**What the exercise asks**
Return verbatim every line from the first line of the data below to the line that contains "C3: 3.3nF (GND, N_5) -> 3.3nF (+5V, GND)", inclusive, and no further.

[Version comparison data]
--------------------------------------------------
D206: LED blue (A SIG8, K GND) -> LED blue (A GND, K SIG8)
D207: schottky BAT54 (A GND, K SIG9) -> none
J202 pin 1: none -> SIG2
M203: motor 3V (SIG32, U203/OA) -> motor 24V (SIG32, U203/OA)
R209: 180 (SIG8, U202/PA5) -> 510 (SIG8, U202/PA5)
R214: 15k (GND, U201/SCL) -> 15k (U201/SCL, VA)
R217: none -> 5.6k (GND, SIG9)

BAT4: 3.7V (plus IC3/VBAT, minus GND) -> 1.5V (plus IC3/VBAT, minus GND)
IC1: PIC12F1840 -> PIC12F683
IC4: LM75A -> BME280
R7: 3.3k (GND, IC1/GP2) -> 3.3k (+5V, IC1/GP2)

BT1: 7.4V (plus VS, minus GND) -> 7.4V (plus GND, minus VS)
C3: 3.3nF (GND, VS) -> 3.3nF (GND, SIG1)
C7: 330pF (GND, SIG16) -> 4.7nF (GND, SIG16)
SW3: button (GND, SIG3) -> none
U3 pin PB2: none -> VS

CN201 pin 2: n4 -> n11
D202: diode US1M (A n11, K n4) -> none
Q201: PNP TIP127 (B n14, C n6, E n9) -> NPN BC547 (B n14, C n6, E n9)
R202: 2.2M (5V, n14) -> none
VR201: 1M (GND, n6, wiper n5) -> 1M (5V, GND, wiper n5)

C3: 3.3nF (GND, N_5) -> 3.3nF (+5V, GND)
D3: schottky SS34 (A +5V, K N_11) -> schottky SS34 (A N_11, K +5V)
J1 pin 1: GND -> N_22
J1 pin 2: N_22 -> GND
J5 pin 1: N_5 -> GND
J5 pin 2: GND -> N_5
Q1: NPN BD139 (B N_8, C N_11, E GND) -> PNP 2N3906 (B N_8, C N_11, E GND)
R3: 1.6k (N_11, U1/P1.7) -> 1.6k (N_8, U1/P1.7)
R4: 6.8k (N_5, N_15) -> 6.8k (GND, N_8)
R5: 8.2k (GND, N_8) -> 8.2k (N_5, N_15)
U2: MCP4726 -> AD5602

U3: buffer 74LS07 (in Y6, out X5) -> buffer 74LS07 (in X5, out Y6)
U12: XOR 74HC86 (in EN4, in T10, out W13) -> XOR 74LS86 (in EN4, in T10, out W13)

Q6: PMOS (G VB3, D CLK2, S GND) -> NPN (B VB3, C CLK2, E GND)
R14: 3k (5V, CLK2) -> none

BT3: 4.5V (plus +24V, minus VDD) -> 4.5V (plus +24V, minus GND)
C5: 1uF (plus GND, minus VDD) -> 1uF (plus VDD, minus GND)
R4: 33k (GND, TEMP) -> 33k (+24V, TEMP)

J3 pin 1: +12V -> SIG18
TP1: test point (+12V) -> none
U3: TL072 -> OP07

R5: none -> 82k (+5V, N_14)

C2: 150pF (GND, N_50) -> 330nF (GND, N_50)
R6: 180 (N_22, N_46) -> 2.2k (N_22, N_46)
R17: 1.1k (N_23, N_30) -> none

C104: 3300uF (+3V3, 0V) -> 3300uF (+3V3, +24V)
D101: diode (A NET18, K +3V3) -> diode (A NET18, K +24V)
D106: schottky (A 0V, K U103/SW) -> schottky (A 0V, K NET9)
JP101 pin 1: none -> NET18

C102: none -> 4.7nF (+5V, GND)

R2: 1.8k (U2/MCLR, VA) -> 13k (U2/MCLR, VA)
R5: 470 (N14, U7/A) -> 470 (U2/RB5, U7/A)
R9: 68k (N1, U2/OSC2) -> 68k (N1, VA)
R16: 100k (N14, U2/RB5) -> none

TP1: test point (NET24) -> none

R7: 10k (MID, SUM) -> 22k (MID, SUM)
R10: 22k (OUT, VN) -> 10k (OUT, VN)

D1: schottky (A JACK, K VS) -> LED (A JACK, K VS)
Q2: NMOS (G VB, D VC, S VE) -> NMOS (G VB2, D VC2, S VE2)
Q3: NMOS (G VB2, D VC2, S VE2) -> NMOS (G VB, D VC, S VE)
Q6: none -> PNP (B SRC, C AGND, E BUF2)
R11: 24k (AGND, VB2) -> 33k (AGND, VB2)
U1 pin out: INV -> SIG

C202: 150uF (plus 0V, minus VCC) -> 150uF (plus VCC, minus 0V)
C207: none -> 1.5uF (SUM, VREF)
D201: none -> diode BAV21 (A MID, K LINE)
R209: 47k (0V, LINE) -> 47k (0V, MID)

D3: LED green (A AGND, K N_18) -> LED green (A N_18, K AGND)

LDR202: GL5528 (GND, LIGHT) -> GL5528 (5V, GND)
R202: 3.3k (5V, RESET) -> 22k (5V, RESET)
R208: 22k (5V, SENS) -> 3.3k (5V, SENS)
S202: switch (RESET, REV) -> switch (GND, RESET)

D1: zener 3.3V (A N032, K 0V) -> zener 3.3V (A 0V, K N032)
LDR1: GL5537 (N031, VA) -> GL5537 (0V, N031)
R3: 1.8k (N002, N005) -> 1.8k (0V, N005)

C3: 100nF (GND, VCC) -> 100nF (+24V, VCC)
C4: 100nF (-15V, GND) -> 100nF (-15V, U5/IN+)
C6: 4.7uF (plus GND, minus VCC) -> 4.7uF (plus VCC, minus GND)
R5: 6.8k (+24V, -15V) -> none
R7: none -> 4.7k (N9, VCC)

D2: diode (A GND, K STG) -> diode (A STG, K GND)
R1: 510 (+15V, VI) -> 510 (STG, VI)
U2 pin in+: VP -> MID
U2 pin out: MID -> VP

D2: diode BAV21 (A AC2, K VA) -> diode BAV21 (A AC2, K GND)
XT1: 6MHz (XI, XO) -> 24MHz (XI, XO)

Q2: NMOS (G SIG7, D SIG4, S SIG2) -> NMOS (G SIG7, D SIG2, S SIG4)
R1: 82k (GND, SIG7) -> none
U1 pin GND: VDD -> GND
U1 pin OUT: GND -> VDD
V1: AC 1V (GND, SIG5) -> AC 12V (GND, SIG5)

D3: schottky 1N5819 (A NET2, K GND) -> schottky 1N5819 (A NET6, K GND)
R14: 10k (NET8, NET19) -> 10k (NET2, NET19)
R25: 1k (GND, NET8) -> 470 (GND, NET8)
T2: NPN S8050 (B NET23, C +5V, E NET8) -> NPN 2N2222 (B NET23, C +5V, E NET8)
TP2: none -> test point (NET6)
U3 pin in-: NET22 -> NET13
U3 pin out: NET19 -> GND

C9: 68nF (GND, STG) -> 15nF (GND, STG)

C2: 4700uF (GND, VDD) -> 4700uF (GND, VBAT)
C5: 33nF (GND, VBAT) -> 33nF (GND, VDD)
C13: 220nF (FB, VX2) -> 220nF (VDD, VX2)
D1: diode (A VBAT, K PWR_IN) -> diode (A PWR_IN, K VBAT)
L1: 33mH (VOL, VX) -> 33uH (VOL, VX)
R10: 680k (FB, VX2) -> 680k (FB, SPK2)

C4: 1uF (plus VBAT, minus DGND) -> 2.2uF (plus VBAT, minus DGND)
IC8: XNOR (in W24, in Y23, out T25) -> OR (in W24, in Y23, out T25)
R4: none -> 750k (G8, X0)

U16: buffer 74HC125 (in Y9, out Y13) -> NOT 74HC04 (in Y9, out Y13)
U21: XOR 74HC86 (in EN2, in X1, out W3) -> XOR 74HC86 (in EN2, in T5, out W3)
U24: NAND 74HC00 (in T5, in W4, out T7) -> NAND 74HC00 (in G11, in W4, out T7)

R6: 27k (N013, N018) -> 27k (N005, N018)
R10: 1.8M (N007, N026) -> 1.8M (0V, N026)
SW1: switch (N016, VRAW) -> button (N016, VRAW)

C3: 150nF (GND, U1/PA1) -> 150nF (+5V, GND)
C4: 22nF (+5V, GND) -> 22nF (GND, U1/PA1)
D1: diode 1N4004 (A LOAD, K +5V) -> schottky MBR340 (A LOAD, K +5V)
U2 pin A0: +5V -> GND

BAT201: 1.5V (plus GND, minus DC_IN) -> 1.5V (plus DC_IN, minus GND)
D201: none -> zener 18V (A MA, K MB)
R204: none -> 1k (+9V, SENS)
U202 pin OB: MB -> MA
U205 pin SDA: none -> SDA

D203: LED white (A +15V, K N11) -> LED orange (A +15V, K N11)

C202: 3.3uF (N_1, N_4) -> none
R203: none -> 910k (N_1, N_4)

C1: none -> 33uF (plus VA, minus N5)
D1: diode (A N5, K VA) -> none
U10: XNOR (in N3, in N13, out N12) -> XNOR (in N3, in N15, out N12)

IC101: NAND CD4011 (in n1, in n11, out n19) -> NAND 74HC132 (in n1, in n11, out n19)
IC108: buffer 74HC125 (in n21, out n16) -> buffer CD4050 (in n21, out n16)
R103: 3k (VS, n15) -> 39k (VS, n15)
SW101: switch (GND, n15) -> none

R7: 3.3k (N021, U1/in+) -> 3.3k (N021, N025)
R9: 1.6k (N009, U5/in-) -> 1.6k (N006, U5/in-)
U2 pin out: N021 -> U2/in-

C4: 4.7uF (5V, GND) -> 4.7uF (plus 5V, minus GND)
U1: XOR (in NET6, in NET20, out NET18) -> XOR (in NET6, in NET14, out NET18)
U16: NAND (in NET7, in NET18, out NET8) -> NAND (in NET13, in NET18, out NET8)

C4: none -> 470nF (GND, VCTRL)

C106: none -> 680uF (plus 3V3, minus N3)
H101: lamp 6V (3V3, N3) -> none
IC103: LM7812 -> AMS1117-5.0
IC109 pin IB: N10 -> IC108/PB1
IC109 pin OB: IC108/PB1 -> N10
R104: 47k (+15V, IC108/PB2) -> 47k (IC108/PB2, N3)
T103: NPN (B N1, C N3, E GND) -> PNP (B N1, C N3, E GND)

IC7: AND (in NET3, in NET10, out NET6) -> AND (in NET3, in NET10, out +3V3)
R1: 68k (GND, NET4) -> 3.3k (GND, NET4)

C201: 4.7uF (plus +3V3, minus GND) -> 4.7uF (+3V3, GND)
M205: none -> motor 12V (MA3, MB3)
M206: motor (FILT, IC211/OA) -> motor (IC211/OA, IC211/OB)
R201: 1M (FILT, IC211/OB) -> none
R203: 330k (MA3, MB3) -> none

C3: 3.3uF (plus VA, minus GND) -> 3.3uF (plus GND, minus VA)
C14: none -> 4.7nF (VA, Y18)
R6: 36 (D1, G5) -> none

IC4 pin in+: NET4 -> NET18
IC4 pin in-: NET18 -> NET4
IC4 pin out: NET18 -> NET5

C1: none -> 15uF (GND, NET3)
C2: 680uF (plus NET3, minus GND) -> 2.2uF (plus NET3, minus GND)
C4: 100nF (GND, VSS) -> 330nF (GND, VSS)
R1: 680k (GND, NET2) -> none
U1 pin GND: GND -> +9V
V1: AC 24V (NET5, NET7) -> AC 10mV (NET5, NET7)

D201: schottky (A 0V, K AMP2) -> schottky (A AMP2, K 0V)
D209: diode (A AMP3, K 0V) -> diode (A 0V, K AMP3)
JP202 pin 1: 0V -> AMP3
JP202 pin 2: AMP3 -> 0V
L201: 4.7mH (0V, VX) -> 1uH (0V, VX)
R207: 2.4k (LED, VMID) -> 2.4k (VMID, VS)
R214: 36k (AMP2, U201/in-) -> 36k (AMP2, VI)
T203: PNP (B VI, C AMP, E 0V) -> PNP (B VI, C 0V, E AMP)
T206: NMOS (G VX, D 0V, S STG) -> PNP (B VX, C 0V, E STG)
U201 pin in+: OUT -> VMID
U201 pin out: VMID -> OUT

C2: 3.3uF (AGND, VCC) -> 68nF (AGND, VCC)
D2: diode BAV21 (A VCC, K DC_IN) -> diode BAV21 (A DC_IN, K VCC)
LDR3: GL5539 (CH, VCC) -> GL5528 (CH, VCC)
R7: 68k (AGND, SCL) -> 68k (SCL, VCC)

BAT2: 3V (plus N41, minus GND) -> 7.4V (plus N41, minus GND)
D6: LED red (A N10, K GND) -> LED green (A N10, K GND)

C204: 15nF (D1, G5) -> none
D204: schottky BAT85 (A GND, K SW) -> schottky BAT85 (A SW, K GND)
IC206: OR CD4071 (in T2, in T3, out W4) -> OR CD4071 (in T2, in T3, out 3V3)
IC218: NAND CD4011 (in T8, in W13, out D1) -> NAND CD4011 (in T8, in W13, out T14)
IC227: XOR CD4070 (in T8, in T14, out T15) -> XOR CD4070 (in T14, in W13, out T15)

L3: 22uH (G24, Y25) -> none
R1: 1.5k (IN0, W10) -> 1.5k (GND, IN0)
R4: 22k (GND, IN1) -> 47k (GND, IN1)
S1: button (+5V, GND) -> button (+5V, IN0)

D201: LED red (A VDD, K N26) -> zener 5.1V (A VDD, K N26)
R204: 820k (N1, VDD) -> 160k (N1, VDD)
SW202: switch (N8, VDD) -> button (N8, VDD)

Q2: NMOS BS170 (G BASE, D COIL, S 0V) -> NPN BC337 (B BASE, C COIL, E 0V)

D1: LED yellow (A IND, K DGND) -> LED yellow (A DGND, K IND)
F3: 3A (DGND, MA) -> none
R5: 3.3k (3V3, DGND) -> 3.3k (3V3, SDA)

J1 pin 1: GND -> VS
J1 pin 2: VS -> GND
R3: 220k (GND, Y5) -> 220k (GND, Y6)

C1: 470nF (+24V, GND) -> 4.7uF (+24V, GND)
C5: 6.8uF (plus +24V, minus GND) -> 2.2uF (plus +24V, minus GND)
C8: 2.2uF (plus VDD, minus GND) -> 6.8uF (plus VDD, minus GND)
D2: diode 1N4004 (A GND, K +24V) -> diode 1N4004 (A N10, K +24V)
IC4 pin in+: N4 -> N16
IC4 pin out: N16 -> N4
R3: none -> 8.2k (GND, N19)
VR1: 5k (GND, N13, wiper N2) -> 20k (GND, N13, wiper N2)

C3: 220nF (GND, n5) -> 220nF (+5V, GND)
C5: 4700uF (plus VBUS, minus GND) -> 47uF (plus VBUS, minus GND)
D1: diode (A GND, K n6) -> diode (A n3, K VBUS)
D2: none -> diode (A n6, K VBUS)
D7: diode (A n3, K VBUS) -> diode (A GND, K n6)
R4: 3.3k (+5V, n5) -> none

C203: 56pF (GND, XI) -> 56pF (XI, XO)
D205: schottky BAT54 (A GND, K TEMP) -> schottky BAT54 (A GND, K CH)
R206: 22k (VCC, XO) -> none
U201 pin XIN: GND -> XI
--------------------------------------------------
**Answer space**
D206: LED blue (A SIG8, K GND) -> LED blue (A GND, K SIG8)
D207: schottky BAT54 (A GND, K SIG9) -> none
J202 pin 1: none -> SIG2
M203: motor 3V (SIG32, U203/OA) -> motor 24V (SIG32, U203/OA)
R209: 180 (SIG8, U202/PA5) -> 510 (SIG8, U202/PA5)
R214: 15k (GND, U201/SCL) -> 15k (U201/SCL, VA)
R217: none -> 5.6k (GND, SIG9)

BAT4: 3.7V (plus IC3/VBAT, minus GND) -> 1.5V (plus IC3/VBAT, minus GND)
IC1: PIC12F1840 -> PIC12F683
IC4: LM75A -> BME280
R7: 3.3k (GND, IC1/GP2) -> 3.3k (+5V, IC1/GP2)

BT1: 7.4V (plus VS, minus GND) -> 7.4V (plus GND, minus VS)
C3: 3.3nF (GND, VS) -> 3.3nF (GND, SIG1)
C7: 330pF (GND, SIG16) -> 4.7nF (GND, SIG16)
SW3: button (GND, SIG3) -> none
U3 pin PB2: none -> VS

CN201 pin 2: n4 -> n11
D202: diode US1M (A n11, K n4) -> none
Q201: PNP TIP127 (B n14, C n6, E n9) -> NPN BC547 (B n14, C n6, E n9)
R202: 2.2M (5V, n14) -> none
VR201: 1M (GND, n6, wiper n5) -> 1M (5V, GND, wiper n5)

C3: 3.3nF (GND, N_5) -> 3.3nF (+5V, GND)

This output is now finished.